#### Task to complete:
Take the listing below and print exactly the lines starting at the line containing "The blue_spinning_top at 408, 257 appeared." and ending at the line containing "The rosy_sticky_tape at 791, 249 appeared.", both ends included, and no others.

#### Source material:
□ □ □ □
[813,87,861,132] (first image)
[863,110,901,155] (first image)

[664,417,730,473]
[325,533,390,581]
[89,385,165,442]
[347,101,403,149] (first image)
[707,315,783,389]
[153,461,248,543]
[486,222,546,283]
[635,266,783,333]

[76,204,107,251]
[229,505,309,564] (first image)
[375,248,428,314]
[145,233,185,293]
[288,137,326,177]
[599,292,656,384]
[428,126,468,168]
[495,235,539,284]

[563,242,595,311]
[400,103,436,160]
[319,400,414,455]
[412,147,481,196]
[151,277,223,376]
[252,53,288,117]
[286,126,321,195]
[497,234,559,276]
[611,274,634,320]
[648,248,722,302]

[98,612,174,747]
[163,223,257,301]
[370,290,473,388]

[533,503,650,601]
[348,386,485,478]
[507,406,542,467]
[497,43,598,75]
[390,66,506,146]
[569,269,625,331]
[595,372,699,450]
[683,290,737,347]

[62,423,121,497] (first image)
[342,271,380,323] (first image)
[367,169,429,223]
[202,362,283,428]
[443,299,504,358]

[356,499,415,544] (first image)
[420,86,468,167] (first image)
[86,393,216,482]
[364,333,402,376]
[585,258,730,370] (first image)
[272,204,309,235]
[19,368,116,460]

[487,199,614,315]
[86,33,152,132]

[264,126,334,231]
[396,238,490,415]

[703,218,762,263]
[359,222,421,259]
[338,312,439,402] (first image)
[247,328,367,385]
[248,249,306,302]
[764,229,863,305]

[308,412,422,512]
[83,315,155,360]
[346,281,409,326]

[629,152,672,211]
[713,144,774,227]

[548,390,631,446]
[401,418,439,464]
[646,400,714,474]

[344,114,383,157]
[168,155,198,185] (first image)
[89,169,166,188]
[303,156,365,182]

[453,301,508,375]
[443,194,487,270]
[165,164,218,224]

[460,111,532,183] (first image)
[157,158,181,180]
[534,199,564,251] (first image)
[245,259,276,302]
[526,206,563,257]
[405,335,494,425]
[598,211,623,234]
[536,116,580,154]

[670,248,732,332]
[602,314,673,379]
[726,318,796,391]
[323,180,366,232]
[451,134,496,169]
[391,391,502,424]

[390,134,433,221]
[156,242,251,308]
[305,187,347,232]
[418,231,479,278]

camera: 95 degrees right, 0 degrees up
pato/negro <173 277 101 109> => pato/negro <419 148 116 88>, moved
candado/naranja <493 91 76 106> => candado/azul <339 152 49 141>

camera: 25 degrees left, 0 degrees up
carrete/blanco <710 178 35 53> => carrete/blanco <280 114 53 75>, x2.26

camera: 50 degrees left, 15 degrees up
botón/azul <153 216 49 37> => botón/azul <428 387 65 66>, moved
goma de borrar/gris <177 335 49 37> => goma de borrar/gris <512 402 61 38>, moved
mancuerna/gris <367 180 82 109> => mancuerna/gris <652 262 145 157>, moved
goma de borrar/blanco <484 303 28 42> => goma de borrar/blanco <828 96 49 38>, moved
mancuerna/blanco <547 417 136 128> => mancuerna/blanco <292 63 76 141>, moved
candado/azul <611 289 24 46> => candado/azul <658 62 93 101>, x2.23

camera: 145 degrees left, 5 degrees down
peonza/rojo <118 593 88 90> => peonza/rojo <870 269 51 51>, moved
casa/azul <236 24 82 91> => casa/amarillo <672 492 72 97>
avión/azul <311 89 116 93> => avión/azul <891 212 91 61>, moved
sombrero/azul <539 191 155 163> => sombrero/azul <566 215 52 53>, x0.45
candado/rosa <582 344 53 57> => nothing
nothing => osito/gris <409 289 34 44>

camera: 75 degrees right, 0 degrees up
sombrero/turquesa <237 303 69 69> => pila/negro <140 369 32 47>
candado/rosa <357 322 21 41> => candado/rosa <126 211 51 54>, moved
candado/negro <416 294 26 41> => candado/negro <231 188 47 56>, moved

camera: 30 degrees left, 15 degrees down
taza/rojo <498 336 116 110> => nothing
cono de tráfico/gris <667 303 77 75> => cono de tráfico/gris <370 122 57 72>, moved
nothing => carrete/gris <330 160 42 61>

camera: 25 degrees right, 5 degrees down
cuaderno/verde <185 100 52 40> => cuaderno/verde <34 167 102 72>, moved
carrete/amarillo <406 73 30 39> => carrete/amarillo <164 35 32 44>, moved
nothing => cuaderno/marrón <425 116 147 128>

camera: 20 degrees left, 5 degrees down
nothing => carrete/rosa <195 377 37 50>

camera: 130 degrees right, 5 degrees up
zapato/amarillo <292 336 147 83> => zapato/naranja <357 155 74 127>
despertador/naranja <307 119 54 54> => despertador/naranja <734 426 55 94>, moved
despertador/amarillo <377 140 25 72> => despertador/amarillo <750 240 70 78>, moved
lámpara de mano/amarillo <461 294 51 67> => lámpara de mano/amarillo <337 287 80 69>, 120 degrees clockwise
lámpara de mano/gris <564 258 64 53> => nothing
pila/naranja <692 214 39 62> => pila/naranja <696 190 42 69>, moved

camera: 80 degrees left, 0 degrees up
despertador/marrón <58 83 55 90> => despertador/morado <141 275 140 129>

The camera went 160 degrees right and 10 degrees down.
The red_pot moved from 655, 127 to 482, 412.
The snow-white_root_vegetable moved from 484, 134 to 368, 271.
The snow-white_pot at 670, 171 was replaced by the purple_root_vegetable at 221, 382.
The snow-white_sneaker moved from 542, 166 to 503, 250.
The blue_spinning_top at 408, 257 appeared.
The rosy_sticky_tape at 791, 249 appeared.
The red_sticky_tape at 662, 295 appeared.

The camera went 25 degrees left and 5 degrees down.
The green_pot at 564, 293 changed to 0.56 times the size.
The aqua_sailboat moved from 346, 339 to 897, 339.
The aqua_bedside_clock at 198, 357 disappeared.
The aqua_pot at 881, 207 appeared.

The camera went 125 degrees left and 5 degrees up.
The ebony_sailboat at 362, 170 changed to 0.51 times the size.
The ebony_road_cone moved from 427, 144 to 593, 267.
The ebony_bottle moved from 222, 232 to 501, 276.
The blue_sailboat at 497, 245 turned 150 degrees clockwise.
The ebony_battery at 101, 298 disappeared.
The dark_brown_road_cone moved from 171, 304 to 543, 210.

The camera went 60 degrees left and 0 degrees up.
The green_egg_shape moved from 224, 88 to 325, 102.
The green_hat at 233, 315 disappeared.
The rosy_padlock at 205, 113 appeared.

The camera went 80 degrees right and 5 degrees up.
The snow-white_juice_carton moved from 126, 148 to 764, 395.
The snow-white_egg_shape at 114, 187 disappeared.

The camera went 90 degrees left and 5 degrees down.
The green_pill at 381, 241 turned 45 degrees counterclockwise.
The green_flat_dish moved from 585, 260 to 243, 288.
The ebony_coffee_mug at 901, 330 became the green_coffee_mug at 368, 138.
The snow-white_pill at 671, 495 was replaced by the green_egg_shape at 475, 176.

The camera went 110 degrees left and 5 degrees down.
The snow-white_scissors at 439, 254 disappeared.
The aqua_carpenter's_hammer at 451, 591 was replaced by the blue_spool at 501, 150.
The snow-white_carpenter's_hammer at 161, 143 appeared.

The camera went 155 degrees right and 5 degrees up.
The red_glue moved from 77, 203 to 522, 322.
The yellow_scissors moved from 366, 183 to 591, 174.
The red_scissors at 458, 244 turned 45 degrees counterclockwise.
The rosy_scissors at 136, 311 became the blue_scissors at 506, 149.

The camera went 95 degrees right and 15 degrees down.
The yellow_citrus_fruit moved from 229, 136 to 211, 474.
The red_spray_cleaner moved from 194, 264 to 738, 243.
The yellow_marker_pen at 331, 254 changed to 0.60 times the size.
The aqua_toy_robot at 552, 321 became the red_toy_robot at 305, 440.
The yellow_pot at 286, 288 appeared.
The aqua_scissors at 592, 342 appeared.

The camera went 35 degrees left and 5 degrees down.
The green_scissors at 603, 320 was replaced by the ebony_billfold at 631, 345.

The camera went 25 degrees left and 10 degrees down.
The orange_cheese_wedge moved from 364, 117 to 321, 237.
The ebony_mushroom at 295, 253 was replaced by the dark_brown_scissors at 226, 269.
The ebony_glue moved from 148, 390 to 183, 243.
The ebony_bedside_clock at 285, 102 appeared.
□ □ □ □
#### Answer to the exercise:
The blue_spinning_top at 408, 257 appeared.
The rosy_sticky_tape at 791, 249 appeared.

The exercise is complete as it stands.